◆ Aim of the exercise
With the images excluded, set down every line of the listing below exactly.

[Records for this exercise]

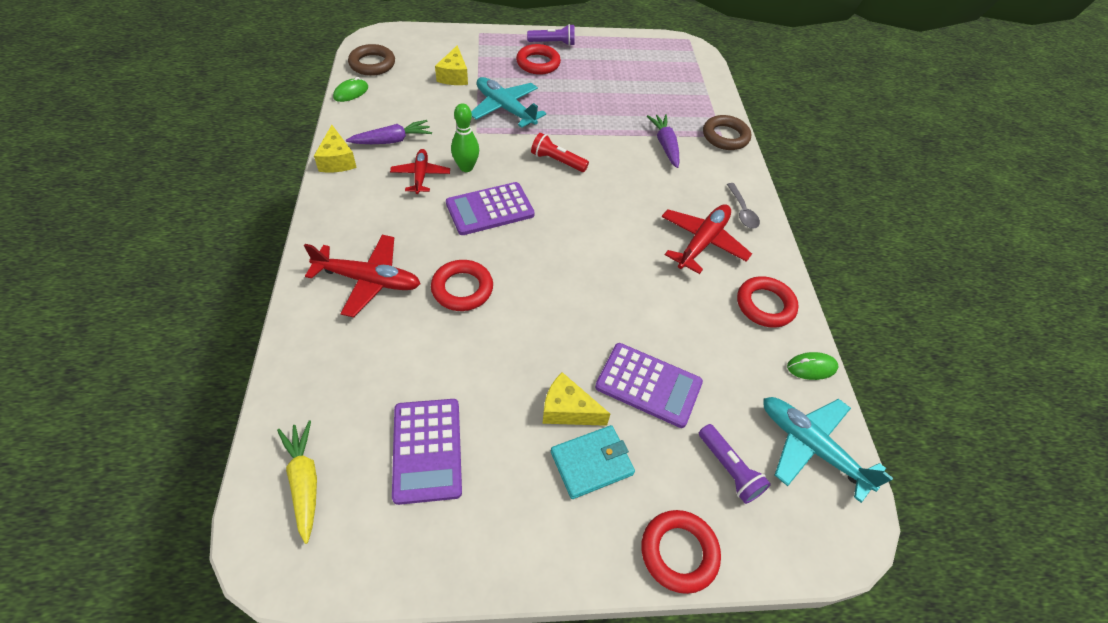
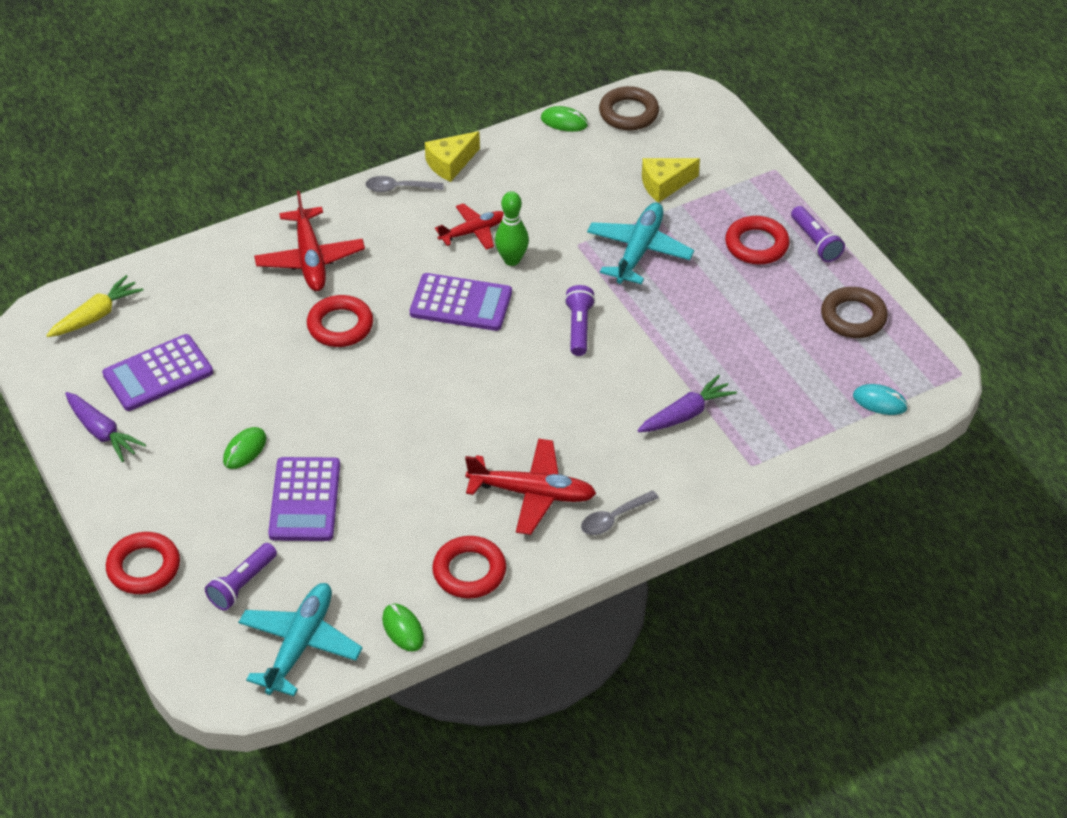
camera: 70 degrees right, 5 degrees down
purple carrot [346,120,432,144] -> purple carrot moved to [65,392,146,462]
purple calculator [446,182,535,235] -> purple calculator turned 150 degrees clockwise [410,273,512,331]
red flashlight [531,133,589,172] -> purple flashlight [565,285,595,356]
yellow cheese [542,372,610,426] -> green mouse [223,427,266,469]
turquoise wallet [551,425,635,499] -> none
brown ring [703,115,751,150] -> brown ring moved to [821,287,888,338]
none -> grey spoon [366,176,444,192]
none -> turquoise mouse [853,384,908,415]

[/Records for this exercise]

◆ Expected answer
camera: 70 degrees right, 5 degrees down
purple carrot [346,120,432,144] -> purple carrot moved to [65,392,146,462]
purple calculator [446,182,535,235] -> purple calculator turned 150 degrees clockwise [410,273,512,331]
red flashlight [531,133,589,172] -> purple flashlight [565,285,595,356]
yellow cheese [542,372,610,426] -> green mouse [223,427,266,469]
turquoise wallet [551,425,635,499] -> none
brown ring [703,115,751,150] -> brown ring moved to [821,287,888,338]
none -> grey spoon [366,176,444,192]
none -> turquoise mouse [853,384,908,415]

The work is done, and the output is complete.